### INPUT DATA
<<<<
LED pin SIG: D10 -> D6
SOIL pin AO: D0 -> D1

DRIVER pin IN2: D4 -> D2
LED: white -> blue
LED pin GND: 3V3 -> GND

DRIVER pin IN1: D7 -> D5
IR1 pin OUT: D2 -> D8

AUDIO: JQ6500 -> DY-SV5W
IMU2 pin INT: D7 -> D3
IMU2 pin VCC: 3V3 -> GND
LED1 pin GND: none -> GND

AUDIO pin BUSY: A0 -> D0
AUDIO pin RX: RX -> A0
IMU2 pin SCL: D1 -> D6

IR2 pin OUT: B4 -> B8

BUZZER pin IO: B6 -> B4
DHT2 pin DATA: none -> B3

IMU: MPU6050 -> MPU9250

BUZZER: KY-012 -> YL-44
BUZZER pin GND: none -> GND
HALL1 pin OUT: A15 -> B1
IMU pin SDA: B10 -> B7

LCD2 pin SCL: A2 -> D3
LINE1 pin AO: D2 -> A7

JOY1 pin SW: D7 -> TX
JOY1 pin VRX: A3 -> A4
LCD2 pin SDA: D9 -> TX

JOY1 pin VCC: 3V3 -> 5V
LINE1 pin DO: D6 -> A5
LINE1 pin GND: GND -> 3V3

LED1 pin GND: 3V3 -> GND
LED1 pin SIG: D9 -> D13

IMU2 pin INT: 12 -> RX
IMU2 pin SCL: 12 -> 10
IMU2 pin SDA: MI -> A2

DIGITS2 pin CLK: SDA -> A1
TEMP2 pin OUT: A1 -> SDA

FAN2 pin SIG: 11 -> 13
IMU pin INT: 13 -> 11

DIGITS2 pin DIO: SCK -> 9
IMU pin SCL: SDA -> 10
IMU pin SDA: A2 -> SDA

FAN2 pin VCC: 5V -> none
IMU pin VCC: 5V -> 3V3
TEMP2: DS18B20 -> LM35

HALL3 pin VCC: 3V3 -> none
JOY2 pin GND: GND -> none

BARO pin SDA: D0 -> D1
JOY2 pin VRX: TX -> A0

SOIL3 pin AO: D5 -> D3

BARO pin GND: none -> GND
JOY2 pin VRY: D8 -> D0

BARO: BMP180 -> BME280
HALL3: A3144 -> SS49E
>>>>
### WORK INSTRUCTIONS
Every line above that holds the word "none" is to be found and copied.

### RESULT OF THIS TASK
LED1 pin GND: none -> GND
DHT2 pin DATA: none -> B3
BUZZER pin GND: none -> GND
FAN2 pin VCC: 5V -> none
HALL3 pin VCC: 3V3 -> none
JOY2 pin GND: GND -> none
BARO pin GND: none -> GND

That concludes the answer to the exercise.